» Problem requirements
From the data below, repeat everything exactly except the images.

» Source material
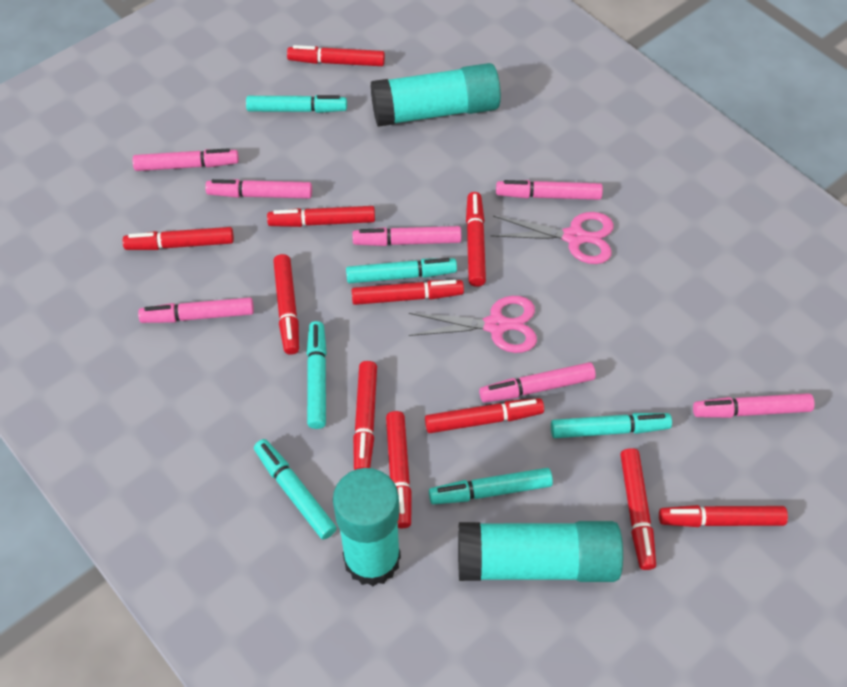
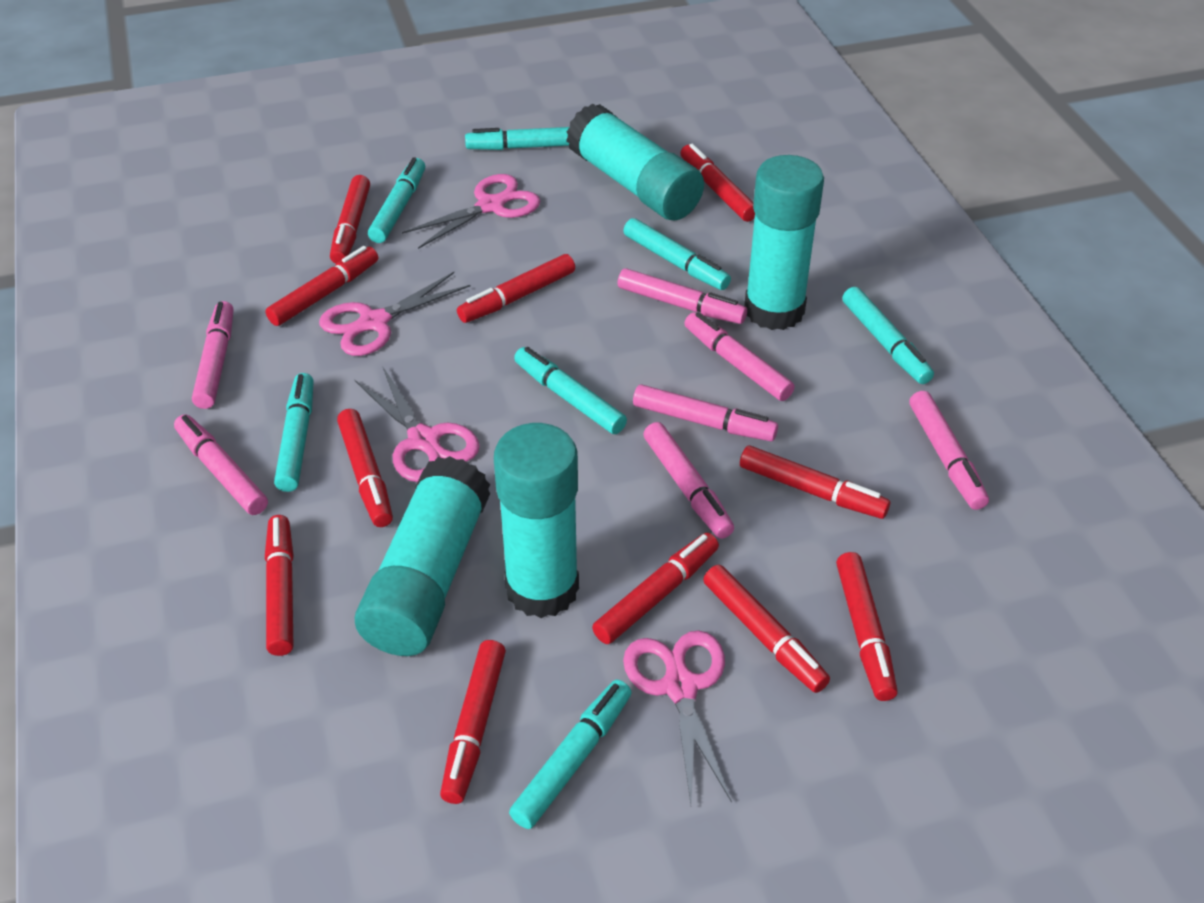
pink scissors: 2 -> 4
turquoise glue stick: 3 -> 4
turquoise marker: 6 -> 7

» Output of the exercise
pink scissors: 2 -> 4
turquoise glue stick: 3 -> 4
turquoise marker: 6 -> 7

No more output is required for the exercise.